(Before-and-after change records)
☆ ☆ ☆
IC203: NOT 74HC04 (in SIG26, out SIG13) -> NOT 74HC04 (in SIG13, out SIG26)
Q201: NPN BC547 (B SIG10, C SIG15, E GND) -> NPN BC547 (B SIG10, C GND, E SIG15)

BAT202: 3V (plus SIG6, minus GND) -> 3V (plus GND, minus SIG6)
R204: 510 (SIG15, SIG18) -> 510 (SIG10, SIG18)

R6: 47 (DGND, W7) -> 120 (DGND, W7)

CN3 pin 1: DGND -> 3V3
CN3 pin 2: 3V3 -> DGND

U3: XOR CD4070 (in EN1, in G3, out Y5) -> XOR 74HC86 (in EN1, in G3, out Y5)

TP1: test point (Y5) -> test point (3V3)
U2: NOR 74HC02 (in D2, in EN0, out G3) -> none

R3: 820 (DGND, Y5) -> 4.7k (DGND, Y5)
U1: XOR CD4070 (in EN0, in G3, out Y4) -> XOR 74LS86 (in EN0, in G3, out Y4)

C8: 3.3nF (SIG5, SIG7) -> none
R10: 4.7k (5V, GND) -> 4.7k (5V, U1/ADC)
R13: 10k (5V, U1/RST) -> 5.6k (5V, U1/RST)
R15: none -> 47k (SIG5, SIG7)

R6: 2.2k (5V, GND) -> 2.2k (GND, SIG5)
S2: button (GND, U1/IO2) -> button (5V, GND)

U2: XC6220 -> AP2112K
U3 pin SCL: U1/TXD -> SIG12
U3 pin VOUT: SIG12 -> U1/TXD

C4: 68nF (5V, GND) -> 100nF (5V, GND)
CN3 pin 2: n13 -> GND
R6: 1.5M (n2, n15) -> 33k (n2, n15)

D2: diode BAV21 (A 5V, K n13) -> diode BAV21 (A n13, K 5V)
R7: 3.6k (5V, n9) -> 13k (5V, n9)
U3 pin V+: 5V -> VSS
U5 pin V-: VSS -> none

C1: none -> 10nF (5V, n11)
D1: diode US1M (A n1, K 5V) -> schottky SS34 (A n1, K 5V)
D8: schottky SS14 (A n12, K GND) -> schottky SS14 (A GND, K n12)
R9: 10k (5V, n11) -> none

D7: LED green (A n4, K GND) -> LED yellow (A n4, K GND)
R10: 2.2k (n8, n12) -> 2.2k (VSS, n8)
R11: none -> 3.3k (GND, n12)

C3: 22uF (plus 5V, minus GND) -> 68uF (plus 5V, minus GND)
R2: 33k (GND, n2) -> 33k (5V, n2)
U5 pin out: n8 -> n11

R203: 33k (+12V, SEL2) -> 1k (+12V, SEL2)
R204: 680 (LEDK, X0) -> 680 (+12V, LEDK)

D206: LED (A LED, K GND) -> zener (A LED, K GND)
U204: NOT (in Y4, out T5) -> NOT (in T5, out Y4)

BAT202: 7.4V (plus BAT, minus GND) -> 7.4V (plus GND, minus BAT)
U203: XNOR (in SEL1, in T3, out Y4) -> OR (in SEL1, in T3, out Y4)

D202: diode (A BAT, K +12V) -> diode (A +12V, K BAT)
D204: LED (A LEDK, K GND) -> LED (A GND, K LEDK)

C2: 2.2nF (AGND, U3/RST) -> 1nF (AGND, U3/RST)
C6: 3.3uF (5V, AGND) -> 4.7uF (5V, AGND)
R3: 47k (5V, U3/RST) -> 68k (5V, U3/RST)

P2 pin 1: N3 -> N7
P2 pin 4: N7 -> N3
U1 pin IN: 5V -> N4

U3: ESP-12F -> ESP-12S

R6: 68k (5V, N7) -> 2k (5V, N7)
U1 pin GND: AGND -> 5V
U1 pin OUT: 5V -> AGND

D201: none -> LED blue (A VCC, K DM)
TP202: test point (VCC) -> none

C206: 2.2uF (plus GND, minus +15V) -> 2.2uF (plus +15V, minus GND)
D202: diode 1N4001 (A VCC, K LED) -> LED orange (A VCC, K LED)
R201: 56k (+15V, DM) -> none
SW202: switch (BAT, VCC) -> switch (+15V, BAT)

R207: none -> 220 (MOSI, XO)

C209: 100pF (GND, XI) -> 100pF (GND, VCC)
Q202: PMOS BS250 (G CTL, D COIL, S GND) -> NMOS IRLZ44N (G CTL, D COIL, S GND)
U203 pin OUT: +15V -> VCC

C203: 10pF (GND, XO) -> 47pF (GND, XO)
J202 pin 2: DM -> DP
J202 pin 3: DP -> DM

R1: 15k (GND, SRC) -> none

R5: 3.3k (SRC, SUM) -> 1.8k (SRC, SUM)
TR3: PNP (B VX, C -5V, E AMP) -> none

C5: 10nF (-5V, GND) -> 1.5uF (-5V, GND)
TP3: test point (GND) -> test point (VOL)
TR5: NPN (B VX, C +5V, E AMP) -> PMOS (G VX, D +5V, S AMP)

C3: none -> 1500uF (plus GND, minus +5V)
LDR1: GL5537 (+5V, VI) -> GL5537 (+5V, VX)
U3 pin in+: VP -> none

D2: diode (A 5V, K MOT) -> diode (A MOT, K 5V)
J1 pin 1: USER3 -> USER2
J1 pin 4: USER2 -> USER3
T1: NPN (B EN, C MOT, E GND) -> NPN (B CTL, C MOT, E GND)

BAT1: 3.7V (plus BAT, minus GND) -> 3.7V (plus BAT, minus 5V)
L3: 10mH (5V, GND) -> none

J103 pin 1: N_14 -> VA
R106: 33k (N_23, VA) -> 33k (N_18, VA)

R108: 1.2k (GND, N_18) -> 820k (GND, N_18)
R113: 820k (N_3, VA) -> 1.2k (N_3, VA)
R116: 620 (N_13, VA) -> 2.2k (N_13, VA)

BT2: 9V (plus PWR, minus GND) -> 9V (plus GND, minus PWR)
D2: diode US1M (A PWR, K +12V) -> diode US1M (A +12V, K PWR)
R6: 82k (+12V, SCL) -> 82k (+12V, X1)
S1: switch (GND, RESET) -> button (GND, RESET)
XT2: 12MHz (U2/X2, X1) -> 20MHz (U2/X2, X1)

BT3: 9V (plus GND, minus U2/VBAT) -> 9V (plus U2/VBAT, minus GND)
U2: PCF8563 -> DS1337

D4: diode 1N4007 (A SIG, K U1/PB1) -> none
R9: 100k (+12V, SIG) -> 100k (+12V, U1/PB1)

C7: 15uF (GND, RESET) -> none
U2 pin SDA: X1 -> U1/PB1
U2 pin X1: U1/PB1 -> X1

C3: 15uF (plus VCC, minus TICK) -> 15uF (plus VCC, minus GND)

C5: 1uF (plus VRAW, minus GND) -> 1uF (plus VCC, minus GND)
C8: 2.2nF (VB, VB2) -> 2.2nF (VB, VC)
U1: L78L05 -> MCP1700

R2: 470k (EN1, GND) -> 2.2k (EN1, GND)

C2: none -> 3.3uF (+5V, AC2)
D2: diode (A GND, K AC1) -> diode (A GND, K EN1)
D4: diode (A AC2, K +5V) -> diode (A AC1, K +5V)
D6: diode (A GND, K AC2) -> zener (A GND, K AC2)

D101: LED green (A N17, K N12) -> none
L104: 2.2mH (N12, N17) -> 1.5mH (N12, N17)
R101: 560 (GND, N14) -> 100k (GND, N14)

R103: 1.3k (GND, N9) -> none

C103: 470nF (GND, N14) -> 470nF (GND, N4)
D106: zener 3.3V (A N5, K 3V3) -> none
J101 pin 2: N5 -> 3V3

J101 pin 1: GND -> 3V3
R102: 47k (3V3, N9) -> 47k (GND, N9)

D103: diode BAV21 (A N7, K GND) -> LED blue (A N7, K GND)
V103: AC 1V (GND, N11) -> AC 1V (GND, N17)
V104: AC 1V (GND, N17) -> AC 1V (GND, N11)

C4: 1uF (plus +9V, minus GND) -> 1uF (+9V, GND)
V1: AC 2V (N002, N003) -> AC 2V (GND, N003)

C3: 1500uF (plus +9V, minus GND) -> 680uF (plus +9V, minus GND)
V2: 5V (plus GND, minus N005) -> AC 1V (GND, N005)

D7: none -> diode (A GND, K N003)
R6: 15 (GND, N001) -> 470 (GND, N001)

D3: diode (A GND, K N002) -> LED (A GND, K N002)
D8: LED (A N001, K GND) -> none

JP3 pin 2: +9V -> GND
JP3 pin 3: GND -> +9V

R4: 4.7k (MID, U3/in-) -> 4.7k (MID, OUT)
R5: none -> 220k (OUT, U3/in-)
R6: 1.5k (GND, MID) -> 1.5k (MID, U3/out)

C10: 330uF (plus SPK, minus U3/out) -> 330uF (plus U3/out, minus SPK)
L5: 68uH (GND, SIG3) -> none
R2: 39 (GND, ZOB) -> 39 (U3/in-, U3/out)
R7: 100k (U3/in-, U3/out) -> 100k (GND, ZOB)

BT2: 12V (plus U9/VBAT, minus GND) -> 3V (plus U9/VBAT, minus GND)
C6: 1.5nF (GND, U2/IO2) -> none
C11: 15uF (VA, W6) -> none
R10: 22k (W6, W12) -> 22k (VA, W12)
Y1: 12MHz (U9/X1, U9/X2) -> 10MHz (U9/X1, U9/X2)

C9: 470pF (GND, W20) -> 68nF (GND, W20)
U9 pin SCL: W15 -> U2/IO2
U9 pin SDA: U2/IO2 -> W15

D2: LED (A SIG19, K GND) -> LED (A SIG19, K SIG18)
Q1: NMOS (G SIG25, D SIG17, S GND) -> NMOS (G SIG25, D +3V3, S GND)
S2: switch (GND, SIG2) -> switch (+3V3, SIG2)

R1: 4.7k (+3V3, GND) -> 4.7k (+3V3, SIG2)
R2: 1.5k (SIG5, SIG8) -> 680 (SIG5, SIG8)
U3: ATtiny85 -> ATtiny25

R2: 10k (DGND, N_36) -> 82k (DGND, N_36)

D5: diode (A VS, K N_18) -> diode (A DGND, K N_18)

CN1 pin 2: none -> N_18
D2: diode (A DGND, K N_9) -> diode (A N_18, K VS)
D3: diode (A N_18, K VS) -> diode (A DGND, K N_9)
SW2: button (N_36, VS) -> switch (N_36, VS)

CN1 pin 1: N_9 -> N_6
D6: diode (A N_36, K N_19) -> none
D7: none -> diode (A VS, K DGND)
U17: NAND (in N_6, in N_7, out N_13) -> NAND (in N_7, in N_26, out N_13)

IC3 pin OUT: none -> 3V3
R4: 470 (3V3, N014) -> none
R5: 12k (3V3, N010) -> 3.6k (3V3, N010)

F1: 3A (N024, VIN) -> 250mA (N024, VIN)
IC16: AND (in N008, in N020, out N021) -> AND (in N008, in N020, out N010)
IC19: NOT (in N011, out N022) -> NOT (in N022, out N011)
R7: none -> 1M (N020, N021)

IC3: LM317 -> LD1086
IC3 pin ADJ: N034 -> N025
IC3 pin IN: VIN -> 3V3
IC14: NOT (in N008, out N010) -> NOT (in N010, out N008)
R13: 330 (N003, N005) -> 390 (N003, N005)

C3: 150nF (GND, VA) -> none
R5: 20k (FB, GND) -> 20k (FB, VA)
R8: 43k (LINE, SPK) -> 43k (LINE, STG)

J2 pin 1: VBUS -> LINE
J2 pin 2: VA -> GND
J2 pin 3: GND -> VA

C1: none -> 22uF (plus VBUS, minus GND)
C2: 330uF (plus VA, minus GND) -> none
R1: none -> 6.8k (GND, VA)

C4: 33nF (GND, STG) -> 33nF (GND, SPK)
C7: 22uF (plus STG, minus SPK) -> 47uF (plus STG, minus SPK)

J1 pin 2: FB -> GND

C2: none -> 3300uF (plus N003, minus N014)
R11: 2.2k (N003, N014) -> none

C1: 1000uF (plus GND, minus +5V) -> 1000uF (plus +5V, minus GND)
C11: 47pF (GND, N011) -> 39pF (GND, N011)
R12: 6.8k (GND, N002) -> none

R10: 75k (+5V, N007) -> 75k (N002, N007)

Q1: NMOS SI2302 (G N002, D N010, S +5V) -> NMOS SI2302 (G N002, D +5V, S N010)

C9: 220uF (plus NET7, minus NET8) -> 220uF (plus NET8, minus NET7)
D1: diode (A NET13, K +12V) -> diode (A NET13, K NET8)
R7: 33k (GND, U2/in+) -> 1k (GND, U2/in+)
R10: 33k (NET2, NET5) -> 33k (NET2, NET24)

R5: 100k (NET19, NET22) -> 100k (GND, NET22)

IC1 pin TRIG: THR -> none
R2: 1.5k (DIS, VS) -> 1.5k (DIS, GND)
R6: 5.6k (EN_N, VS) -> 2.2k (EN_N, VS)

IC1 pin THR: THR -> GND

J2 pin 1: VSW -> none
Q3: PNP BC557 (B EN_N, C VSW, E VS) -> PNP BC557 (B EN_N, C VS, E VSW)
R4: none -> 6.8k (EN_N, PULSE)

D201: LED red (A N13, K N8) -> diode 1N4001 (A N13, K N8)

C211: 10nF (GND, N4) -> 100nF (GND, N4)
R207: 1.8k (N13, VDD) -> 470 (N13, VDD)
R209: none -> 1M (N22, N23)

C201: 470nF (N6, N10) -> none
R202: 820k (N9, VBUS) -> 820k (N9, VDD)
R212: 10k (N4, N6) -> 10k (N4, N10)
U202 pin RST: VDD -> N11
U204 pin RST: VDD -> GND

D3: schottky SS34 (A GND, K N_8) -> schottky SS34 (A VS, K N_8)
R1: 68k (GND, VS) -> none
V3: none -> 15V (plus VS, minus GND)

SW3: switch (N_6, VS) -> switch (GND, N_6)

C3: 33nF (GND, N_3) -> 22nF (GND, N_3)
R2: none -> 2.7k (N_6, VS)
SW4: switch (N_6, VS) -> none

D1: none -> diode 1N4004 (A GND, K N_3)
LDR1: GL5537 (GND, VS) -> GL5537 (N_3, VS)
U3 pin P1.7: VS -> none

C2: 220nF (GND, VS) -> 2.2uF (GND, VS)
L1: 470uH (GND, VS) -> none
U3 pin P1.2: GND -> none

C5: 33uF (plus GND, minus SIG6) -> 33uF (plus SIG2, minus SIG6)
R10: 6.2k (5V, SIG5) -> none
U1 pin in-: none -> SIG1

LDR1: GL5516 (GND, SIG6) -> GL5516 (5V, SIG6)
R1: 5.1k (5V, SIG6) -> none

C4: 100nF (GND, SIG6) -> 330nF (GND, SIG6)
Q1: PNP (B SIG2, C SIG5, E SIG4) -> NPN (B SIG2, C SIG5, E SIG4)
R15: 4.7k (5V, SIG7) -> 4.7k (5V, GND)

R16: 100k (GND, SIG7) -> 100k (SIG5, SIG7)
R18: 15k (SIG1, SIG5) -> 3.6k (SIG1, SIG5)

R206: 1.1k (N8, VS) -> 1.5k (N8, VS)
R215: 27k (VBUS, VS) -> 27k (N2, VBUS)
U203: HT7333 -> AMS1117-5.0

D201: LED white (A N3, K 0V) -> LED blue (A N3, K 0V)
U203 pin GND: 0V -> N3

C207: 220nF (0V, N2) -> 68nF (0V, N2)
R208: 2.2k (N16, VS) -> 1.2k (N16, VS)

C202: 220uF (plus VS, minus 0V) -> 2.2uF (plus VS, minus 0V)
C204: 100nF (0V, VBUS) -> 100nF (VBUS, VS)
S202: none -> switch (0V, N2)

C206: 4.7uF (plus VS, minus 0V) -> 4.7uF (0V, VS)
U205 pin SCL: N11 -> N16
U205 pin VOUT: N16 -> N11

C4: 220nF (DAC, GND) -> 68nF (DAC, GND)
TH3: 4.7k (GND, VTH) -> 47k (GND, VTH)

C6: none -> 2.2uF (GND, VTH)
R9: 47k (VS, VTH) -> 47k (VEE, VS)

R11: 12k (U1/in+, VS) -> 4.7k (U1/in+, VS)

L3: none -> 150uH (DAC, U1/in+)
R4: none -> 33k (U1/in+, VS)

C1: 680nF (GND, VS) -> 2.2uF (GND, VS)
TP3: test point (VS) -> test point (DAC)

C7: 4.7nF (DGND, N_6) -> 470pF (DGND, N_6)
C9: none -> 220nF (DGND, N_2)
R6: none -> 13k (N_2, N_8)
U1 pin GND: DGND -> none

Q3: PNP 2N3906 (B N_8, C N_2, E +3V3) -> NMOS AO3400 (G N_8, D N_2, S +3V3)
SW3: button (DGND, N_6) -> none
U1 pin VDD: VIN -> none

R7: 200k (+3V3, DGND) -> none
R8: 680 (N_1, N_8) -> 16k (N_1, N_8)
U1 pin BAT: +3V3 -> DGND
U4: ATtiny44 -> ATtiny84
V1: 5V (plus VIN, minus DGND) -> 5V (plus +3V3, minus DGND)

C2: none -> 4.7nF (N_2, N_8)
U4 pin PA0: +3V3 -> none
☆ ☆ ☆
__Action item__.
Starting at the line above that contains "J2 pin 1: VSW -> none", write out each line exactly until the line that contains "C5: 33uF (plus" has been written, and stop there.

__Exercise output__.
J2 pin 1: VSW -> none
Q3: PNP BC557 (B EN_N, C VSW, E VS) -> PNP BC557 (B EN_N, C VS, E VSW)
R4: none -> 6.8k (EN_N, PULSE)

D201: LED red (A N13, K N8) -> diode 1N4001 (A N13, K N8)

C211: 10nF (GND, N4) -> 100nF (GND, N4)
R207: 1.8k (N13, VDD) -> 470 (N13, VDD)
R209: none -> 1M (N22, N23)

C201: 470nF (N6, N10) -> none
R202: 820k (N9, VBUS) -> 820k (N9, VDD)
R212: 10k (N4, N6) -> 10k (N4, N10)
U202 pin RST: VDD -> N11
U204 pin RST: VDD -> GND

D3: schottky SS34 (A GND, K N_8) -> schottky SS34 (A VS, K N_8)
R1: 68k (GND, VS) -> none
V3: none -> 15V (plus VS, minus GND)

SW3: switch (N_6, VS) -> switch (GND, N_6)

C3: 33nF (GND, N_3) -> 22nF (GND, N_3)
R2: none -> 2.7k (N_6, VS)
SW4: switch (N_6, VS) -> none

D1: none -> diode 1N4004 (A GND, K N_3)
LDR1: GL5537 (GND, VS) -> GL5537 (N_3, VS)
U3 pin P1.7: VS -> none

C2: 220nF (GND, VS) -> 2.2uF (GND, VS)
L1: 470uH (GND, VS) -> none
U3 pin P1.2: GND -> none

C5: 33uF (plus GND, minus SIG6) -> 33uF (plus SIG2, minus SIG6)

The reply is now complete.